Task requirements> Find the line with "Q1: NPN 2N3904" in the data below. Repeat it and every line after it up to the end, exactly, but drop the pictures.
Recorded information Block Start
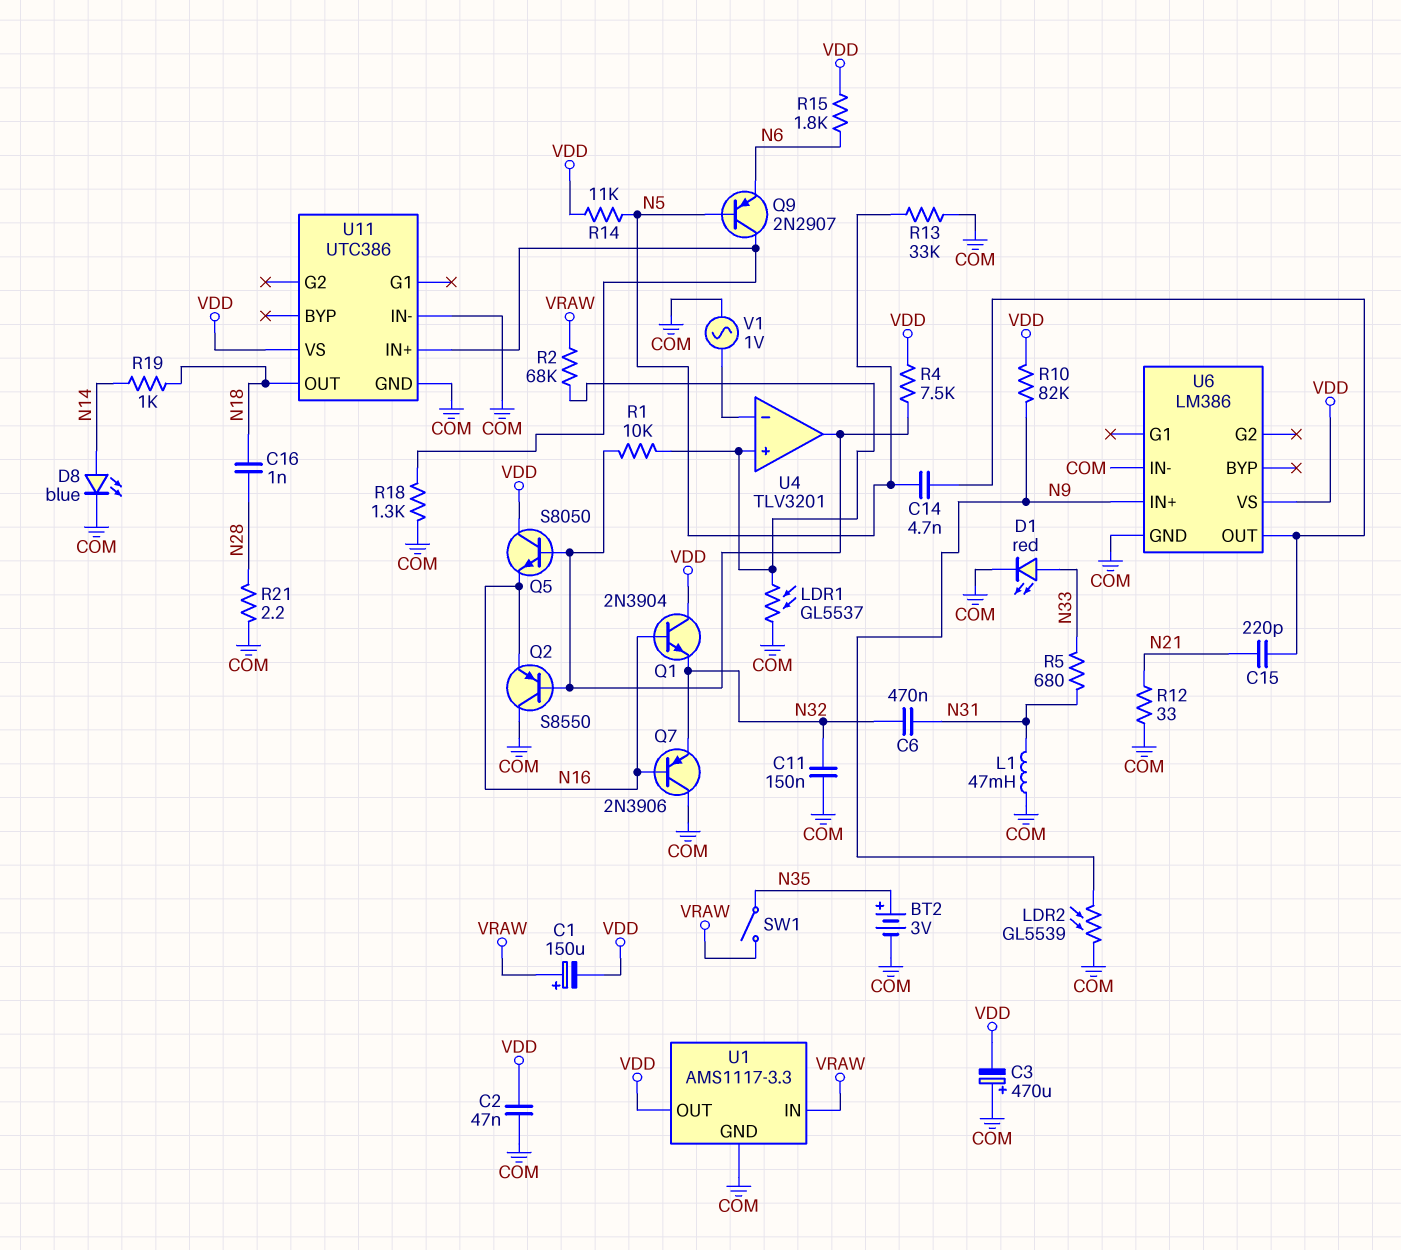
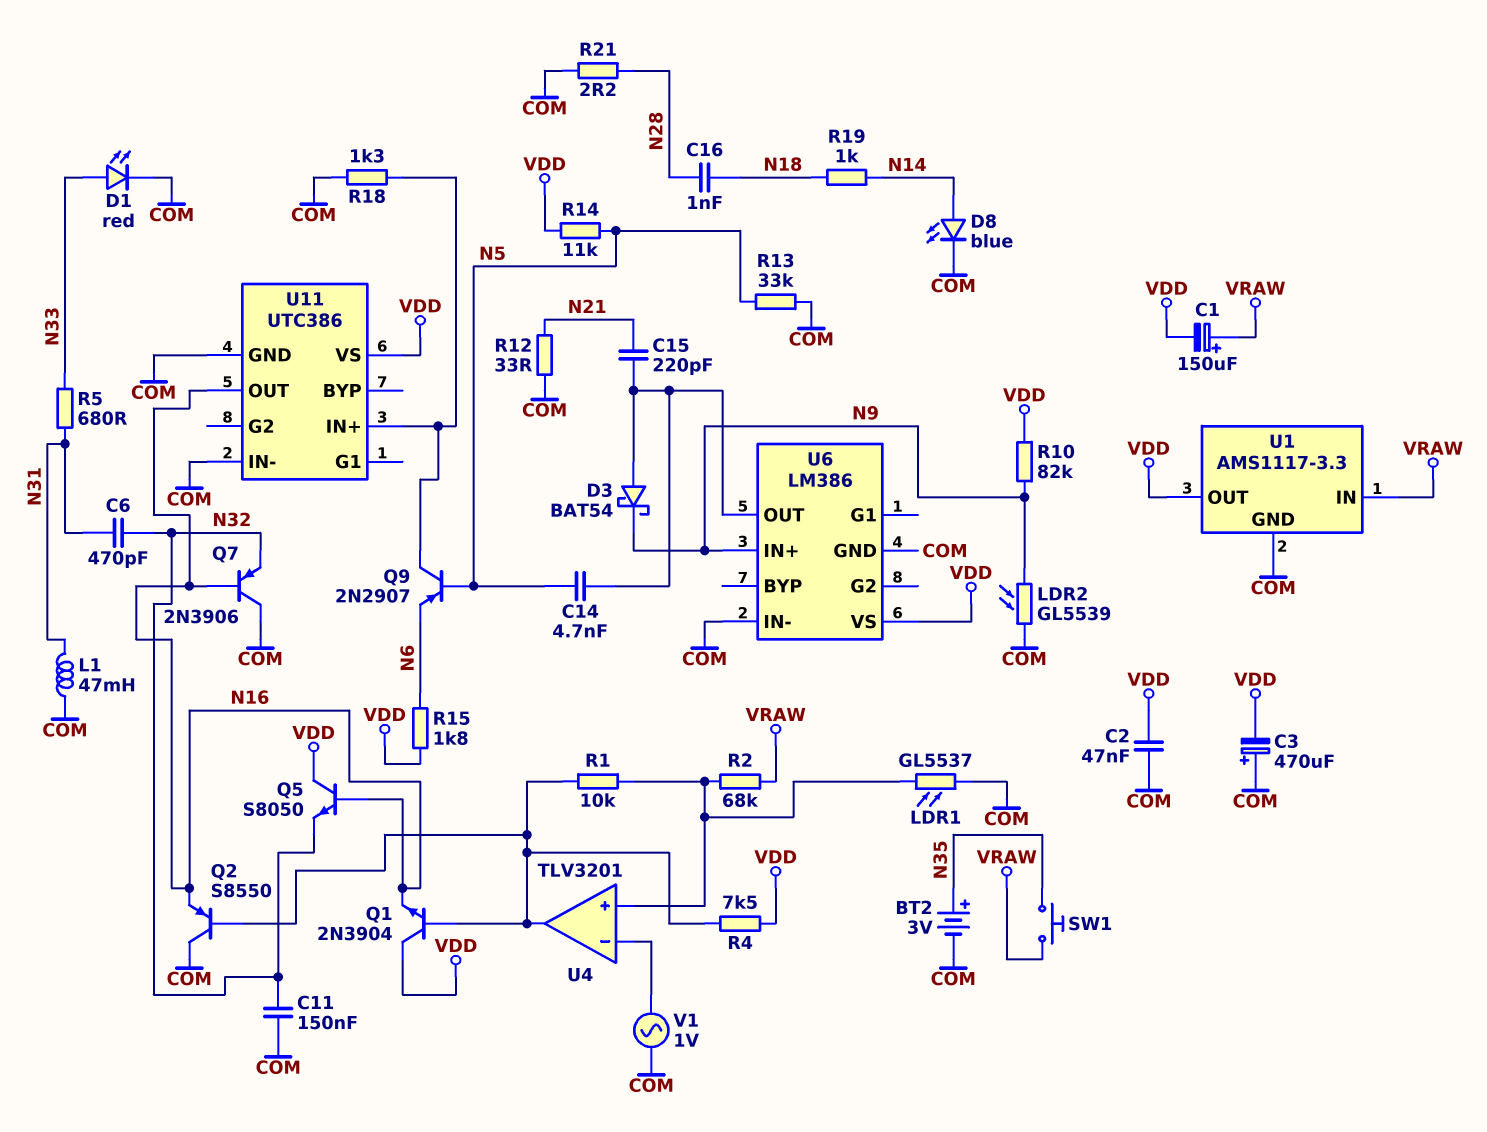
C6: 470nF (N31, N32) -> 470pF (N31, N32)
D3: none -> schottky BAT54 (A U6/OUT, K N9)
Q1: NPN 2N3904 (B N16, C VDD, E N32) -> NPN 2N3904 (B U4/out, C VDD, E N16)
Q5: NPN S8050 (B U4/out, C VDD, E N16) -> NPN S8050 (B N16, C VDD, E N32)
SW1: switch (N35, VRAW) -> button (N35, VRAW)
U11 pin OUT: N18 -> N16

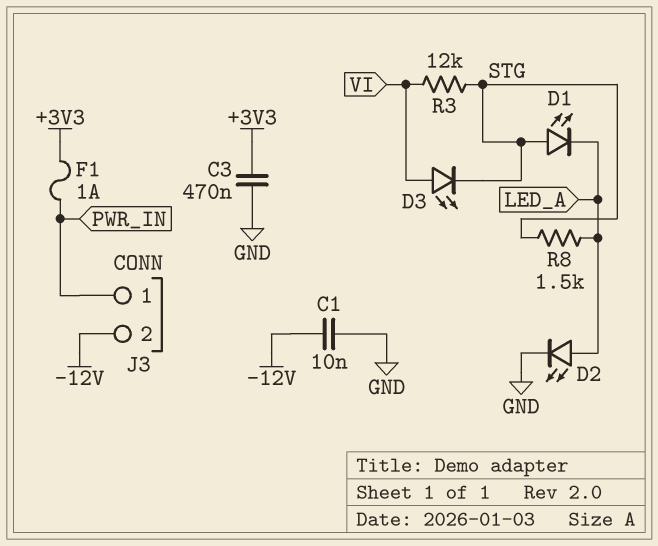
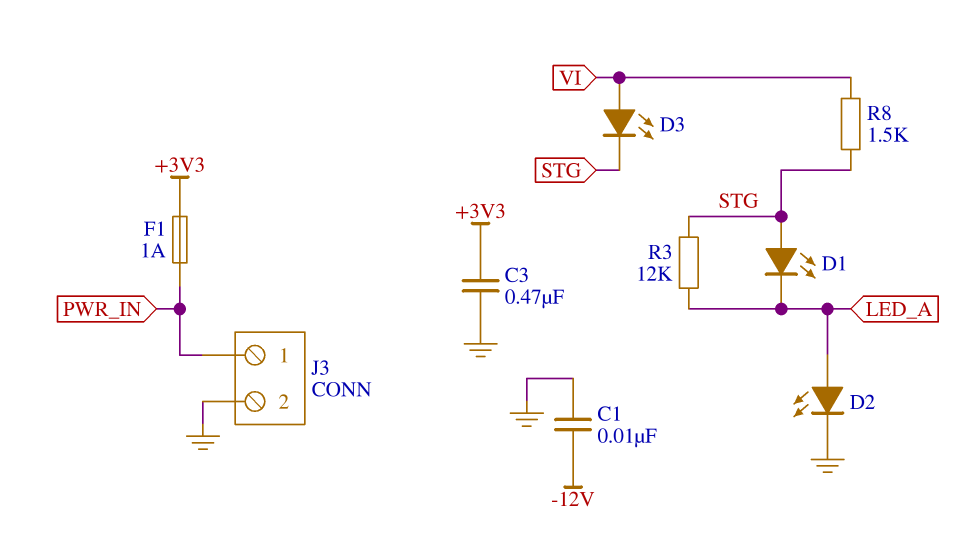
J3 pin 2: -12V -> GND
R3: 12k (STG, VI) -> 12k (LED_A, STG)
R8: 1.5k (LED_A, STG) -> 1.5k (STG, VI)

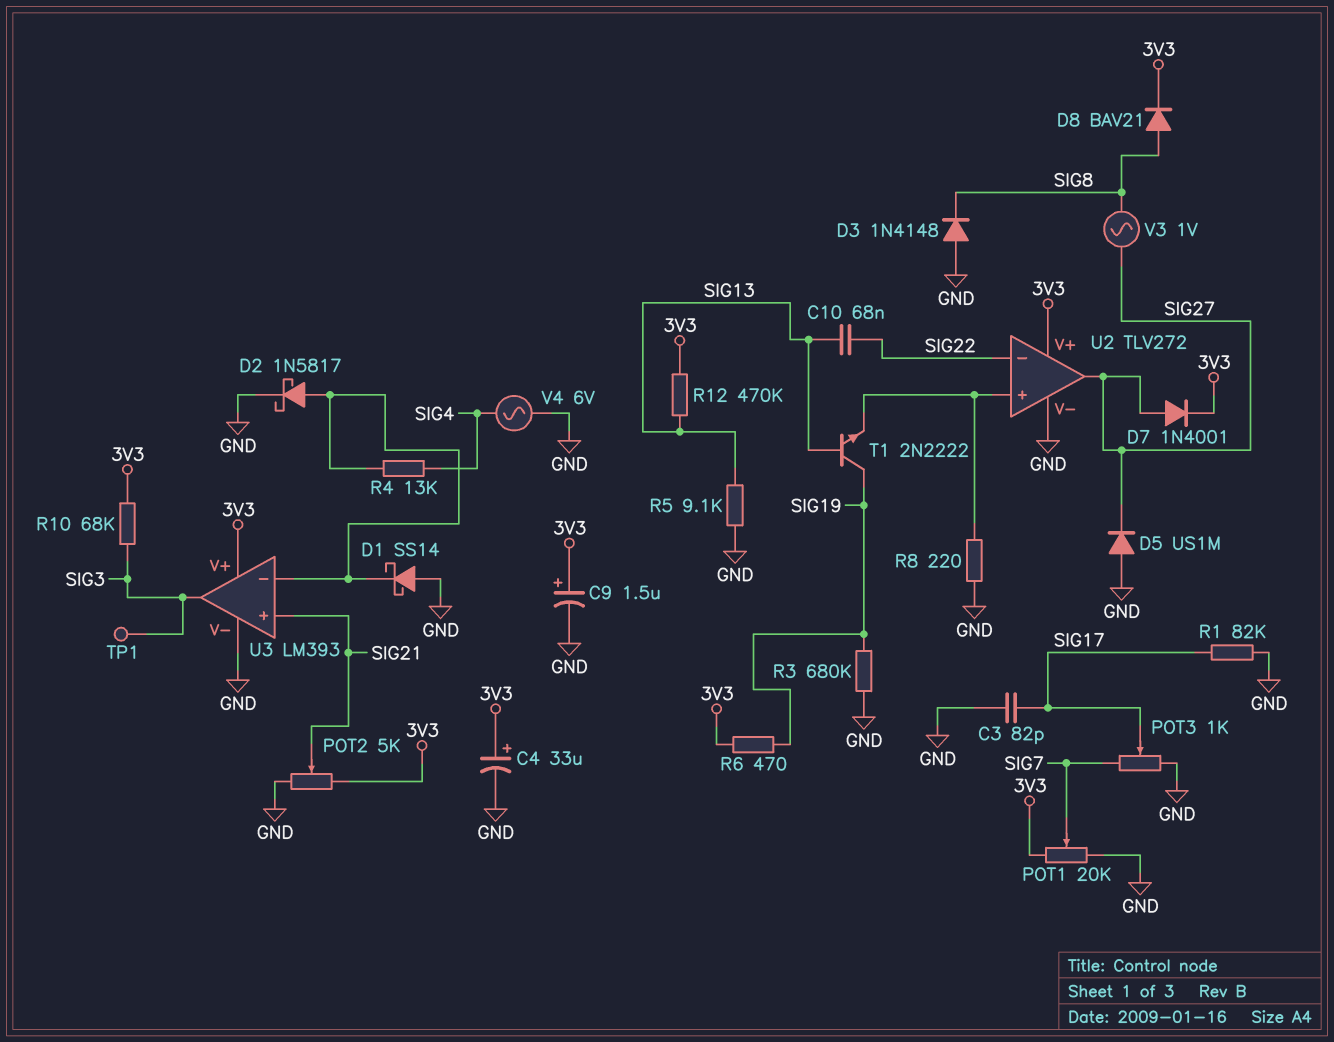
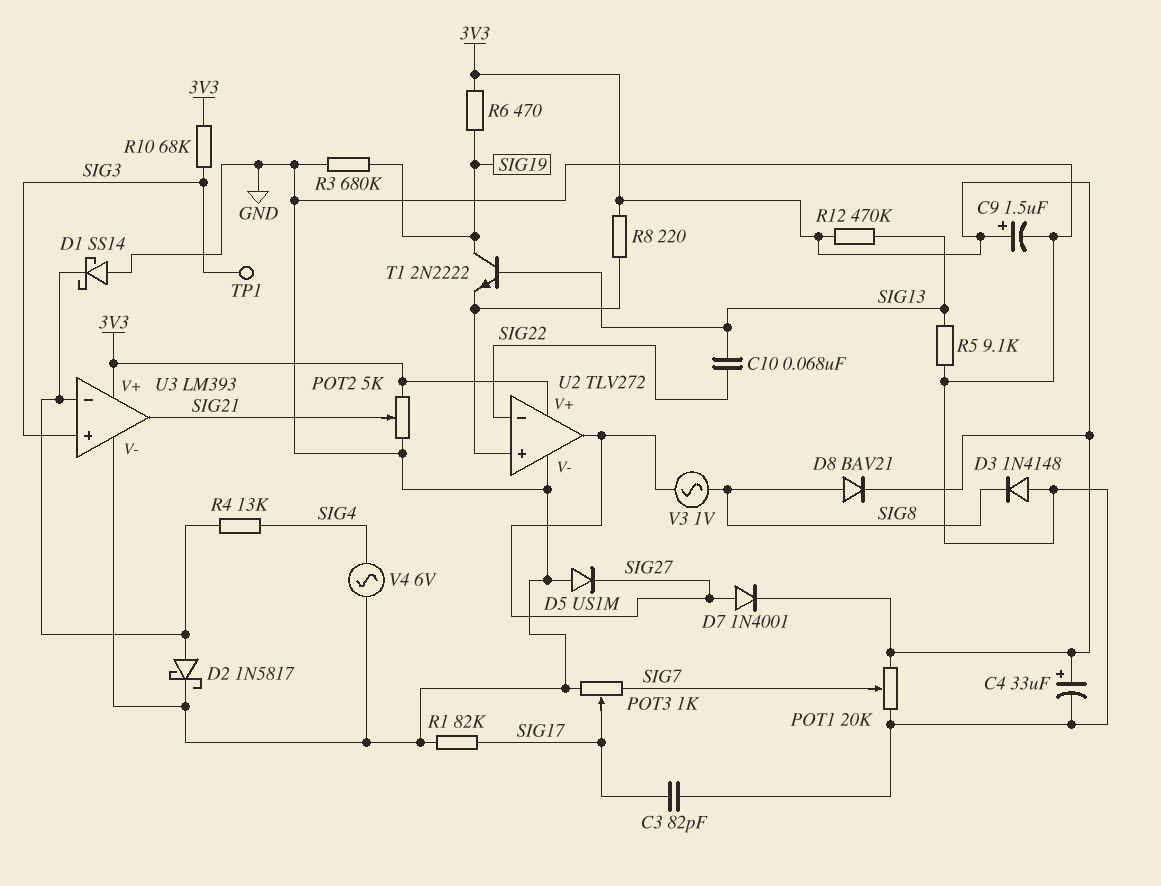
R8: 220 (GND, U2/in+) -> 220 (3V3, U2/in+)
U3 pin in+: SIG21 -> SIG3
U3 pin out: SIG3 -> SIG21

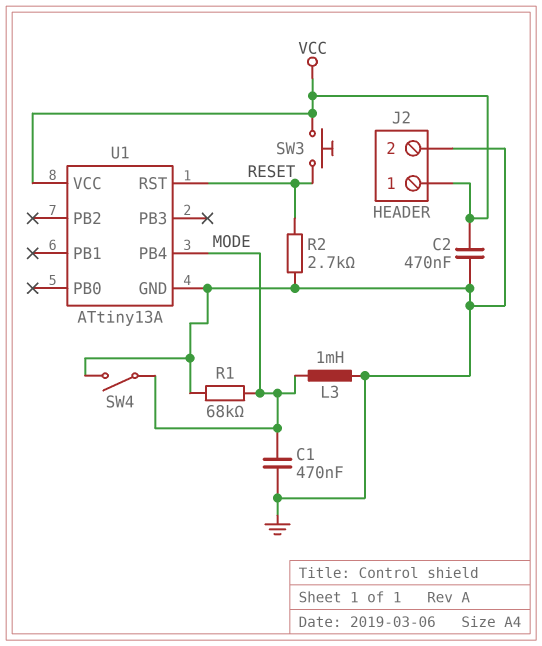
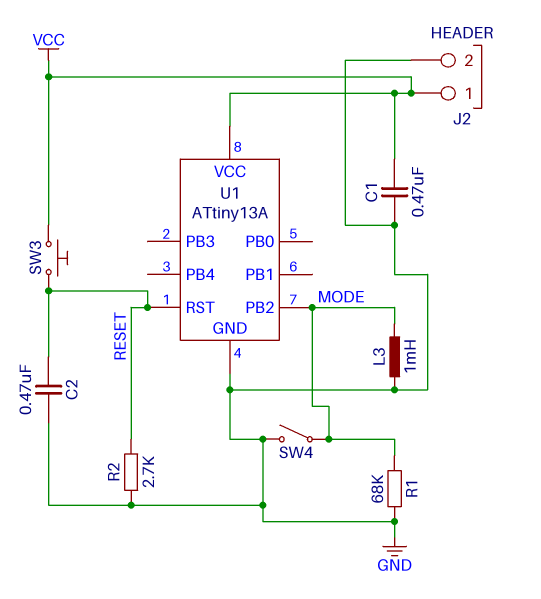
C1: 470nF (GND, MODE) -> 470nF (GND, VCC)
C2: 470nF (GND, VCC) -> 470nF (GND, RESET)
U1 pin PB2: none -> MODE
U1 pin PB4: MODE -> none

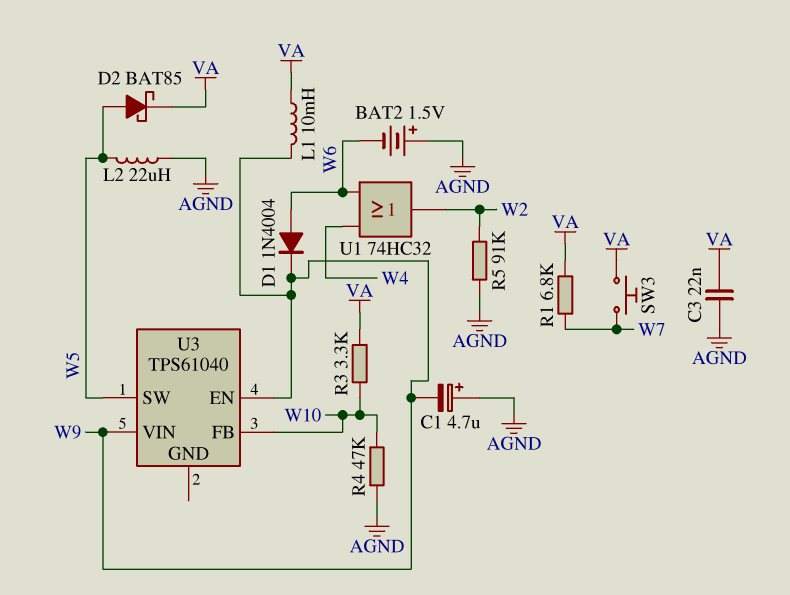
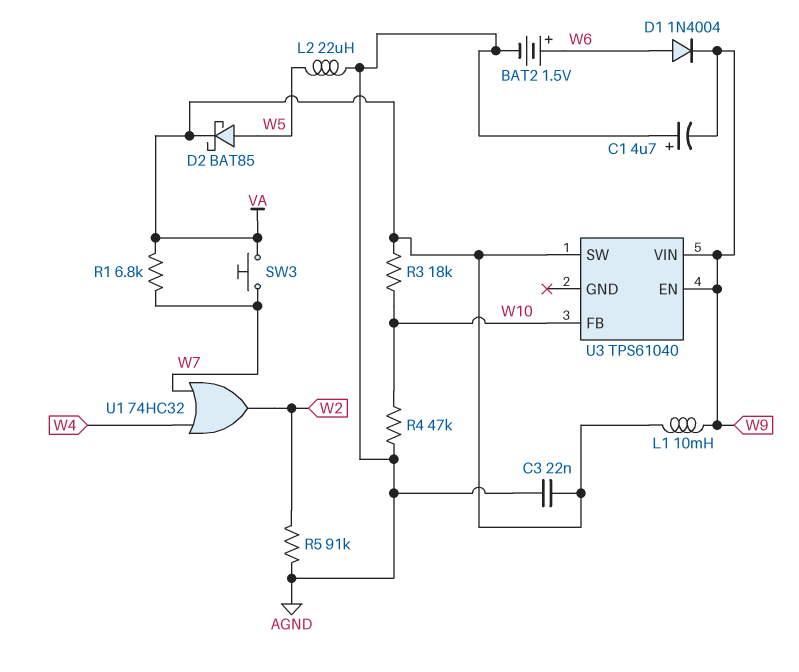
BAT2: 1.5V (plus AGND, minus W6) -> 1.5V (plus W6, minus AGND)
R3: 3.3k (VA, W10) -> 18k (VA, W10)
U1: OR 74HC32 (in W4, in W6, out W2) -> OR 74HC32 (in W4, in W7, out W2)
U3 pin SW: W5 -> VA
Recorded information Block End
Answer for the task>
Q1: NPN 2N3904 (B N16, C VDD, E N32) -> NPN 2N3904 (B U4/out, C VDD, E N16)
Q5: NPN S8050 (B U4/out, C VDD, E N16) -> NPN S8050 (B N16, C VDD, E N32)
SW1: switch (N35, VRAW) -> button (N35, VRAW)
U11 pin OUT: N18 -> N16

J3 pin 2: -12V -> GND
R3: 12k (STG, VI) -> 12k (LED_A, STG)
R8: 1.5k (LED_A, STG) -> 1.5k (STG, VI)

R8: 220 (GND, U2/in+) -> 220 (3V3, U2/in+)
U3 pin in+: SIG21 -> SIG3
U3 pin out: SIG3 -> SIG21

C1: 470nF (GND, MODE) -> 470nF (GND, VCC)
C2: 470nF (GND, VCC) -> 470nF (GND, RESET)
U1 pin PB2: none -> MODE
U1 pin PB4: MODE -> none

BAT2: 1.5V (plus AGND, minus W6) -> 1.5V (plus W6, minus AGND)
R3: 3.3k (VA, W10) -> 18k (VA, W10)
U1: OR 74HC32 (in W4, in W6, out W2) -> OR 74HC32 (in W4, in W7, out W2)
U3 pin SW: W5 -> VA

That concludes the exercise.